Only a number is wanted: how many lines in these records contain the word "plate"?

***** DATA FOR PROCESSING

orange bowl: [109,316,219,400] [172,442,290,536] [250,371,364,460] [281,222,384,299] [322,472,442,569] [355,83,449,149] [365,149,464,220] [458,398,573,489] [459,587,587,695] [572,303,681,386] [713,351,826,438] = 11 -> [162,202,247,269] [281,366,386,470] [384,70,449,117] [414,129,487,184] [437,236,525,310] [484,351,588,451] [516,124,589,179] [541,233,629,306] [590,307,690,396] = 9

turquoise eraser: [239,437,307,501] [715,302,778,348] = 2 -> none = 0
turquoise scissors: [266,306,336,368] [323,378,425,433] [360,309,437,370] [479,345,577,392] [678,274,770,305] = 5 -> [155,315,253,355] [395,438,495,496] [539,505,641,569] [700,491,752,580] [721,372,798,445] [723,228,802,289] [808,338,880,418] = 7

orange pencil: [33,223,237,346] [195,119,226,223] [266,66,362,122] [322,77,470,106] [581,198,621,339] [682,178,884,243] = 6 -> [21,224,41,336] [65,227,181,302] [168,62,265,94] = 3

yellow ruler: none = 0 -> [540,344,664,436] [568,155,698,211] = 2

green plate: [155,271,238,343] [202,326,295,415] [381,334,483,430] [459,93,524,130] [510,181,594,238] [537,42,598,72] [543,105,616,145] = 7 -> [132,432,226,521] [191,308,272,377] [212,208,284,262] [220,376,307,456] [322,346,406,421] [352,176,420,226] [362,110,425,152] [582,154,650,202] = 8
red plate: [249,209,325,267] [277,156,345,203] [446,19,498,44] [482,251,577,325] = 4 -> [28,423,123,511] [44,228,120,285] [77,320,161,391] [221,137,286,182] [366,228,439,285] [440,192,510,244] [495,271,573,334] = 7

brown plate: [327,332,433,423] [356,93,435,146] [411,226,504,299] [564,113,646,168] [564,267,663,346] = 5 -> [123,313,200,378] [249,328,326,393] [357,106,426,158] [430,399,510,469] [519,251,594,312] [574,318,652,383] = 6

**********

REPLY TO THE EXERCISE ▸
3